- _EXERCISE DESCRIPTION_
Copy the whole listing below exactly.

- _SOURCE MATERIAL_
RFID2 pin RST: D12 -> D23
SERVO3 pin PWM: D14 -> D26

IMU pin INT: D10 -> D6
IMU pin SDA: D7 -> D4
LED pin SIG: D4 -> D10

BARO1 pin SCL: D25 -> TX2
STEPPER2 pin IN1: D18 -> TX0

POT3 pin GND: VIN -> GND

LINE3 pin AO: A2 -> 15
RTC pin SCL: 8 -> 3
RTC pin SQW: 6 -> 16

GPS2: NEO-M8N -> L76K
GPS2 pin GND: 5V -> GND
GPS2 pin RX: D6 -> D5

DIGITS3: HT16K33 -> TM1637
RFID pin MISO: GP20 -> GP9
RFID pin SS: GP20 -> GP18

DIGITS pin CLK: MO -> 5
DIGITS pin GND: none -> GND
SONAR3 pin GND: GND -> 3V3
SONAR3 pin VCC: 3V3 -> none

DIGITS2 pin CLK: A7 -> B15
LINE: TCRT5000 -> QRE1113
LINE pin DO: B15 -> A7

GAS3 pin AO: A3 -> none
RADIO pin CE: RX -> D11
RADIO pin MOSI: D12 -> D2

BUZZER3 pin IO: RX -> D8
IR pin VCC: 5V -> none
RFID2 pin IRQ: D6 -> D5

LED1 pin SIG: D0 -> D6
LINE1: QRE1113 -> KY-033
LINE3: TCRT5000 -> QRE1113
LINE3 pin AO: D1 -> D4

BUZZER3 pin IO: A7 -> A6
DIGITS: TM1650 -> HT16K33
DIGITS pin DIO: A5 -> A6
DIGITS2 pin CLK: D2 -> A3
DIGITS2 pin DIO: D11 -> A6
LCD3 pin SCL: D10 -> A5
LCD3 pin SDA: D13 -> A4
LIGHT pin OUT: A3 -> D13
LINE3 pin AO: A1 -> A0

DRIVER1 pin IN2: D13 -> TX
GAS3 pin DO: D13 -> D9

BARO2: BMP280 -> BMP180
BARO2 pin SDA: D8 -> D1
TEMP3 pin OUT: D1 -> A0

- _SOLUTION BELOW_
RFID2 pin RST: D12 -> D23
SERVO3 pin PWM: D14 -> D26

IMU pin INT: D10 -> D6
IMU pin SDA: D7 -> D4
LED pin SIG: D4 -> D10

BARO1 pin SCL: D25 -> TX2
STEPPER2 pin IN1: D18 -> TX0

POT3 pin GND: VIN -> GND

LINE3 pin AO: A2 -> 15
RTC pin SCL: 8 -> 3
RTC pin SQW: 6 -> 16

GPS2: NEO-M8N -> L76K
GPS2 pin GND: 5V -> GND
GPS2 pin RX: D6 -> D5

DIGITS3: HT16K33 -> TM1637
RFID pin MISO: GP20 -> GP9
RFID pin SS: GP20 -> GP18

DIGITS pin CLK: MO -> 5
DIGITS pin GND: none -> GND
SONAR3 pin GND: GND -> 3V3
SONAR3 pin VCC: 3V3 -> none

DIGITS2 pin CLK: A7 -> B15
LINE: TCRT5000 -> QRE1113
LINE pin DO: B15 -> A7

GAS3 pin AO: A3 -> none
RADIO pin CE: RX -> D11
RADIO pin MOSI: D12 -> D2

BUZZER3 pin IO: RX -> D8
IR pin VCC: 5V -> none
RFID2 pin IRQ: D6 -> D5

LED1 pin SIG: D0 -> D6
LINE1: QRE1113 -> KY-033
LINE3: TCRT5000 -> QRE1113
LINE3 pin AO: D1 -> D4

BUZZER3 pin IO: A7 -> A6
DIGITS: TM1650 -> HT16K33
DIGITS pin DIO: A5 -> A6
DIGITS2 pin CLK: D2 -> A3
DIGITS2 pin DIO: D11 -> A6
LCD3 pin SCL: D10 -> A5
LCD3 pin SDA: D13 -> A4
LIGHT pin OUT: A3 -> D13
LINE3 pin AO: A1 -> A0

DRIVER1 pin IN2: D13 -> TX
GAS3 pin DO: D13 -> D9

BARO2: BMP280 -> BMP180
BARO2 pin SDA: D8 -> D1
TEMP3 pin OUT: D1 -> A0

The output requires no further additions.